DATA SUPPLIED Start Marker
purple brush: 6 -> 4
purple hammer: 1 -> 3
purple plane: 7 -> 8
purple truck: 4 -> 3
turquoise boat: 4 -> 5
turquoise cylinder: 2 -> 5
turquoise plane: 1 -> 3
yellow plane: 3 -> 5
DATA SUPPLIED End Marker
DATA SUPPLIED Start Marker
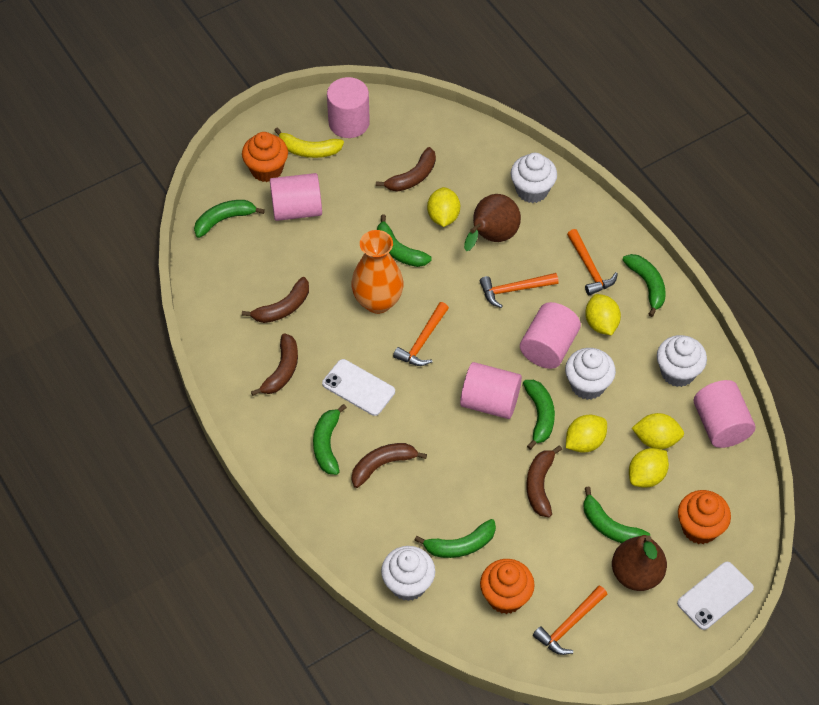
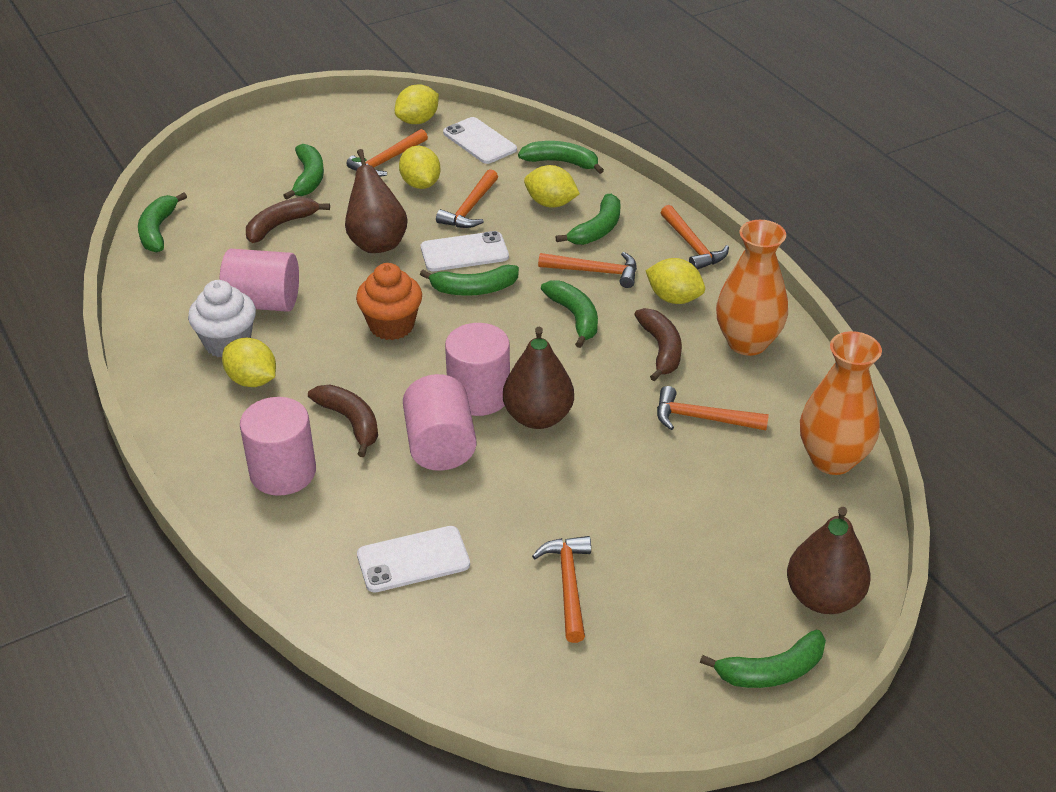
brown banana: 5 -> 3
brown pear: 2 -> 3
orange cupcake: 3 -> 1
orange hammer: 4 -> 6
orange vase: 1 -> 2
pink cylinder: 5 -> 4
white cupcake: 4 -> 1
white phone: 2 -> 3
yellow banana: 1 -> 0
DATA SUPPLIED End Marker
DATA SUPPLIED Start Marker
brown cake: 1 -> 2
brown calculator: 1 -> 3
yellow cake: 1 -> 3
DATA SUPPLIED End Marker
» **TASK TO COMPLETE**
Your answer should be the lines above, from the line containing "orange vase: 1 -> 2" up to and including the line containing "yellow banana: 1 -> 0", reproduced exactly and with nothing else.

» **ANSWER TO THE PROBLEM**
orange vase: 1 -> 2
pink cylinder: 5 -> 4
white cupcake: 4 -> 1
white phone: 2 -> 3
yellow banana: 1 -> 0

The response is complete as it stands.